Work request
Give the number of lines in the records below that hold "cactus"; nothing else is needed.

Records for this exercise
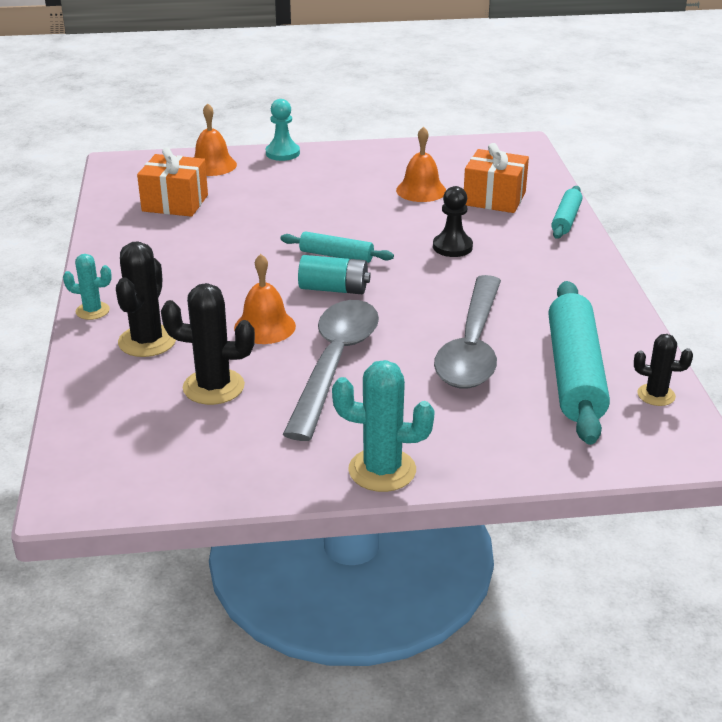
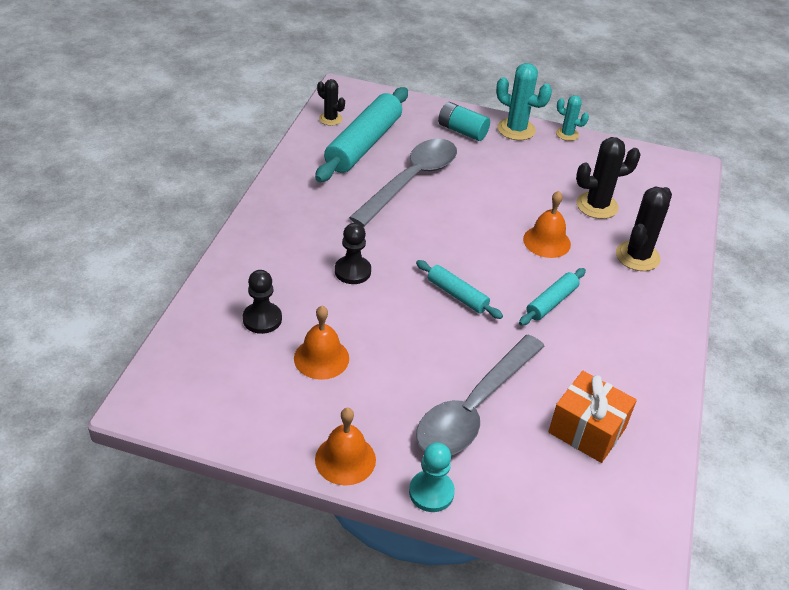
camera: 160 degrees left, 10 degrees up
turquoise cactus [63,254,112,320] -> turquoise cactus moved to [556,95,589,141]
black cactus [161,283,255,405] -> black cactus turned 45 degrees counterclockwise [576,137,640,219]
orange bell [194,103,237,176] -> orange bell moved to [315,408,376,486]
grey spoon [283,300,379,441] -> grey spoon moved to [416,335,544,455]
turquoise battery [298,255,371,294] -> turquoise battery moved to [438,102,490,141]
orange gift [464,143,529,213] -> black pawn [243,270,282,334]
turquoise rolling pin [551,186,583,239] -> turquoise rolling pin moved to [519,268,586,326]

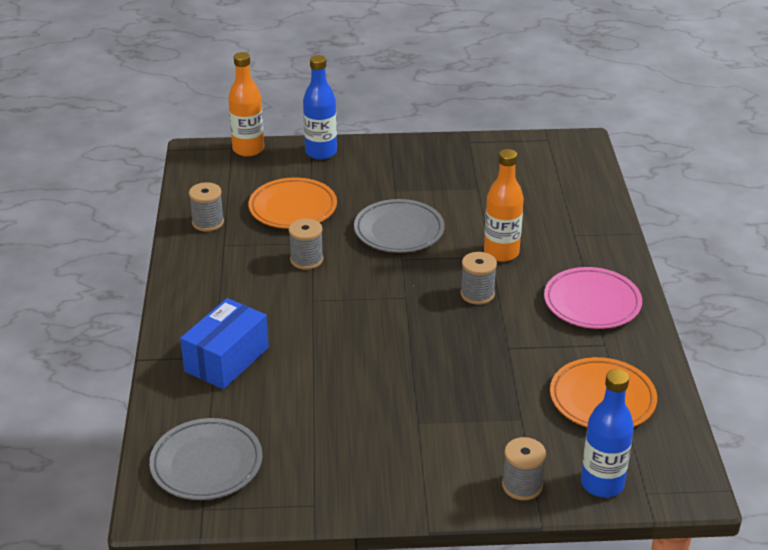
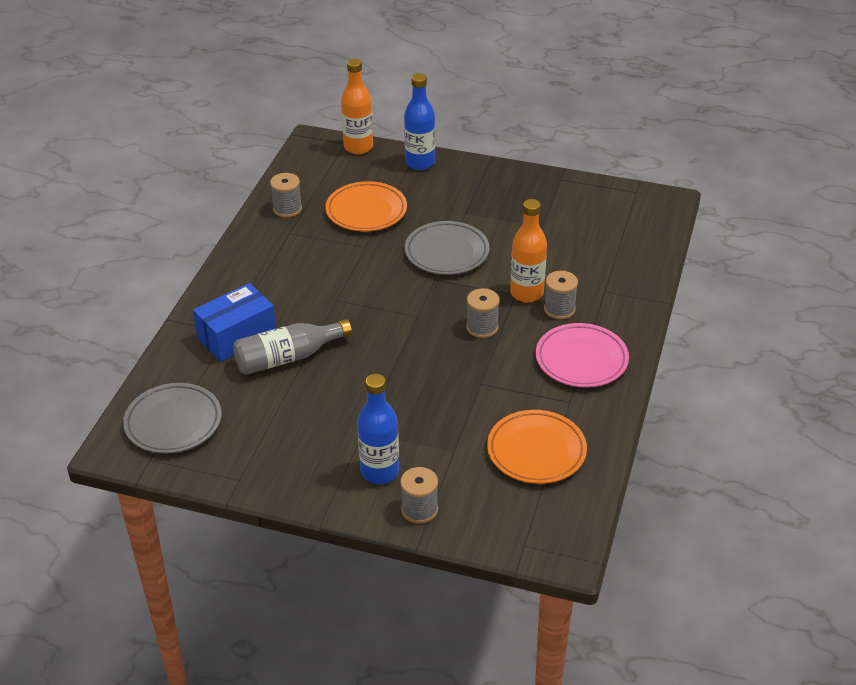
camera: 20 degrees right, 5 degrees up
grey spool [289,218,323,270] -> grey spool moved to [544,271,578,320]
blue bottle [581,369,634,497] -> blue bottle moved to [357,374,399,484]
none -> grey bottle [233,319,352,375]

Final answer
2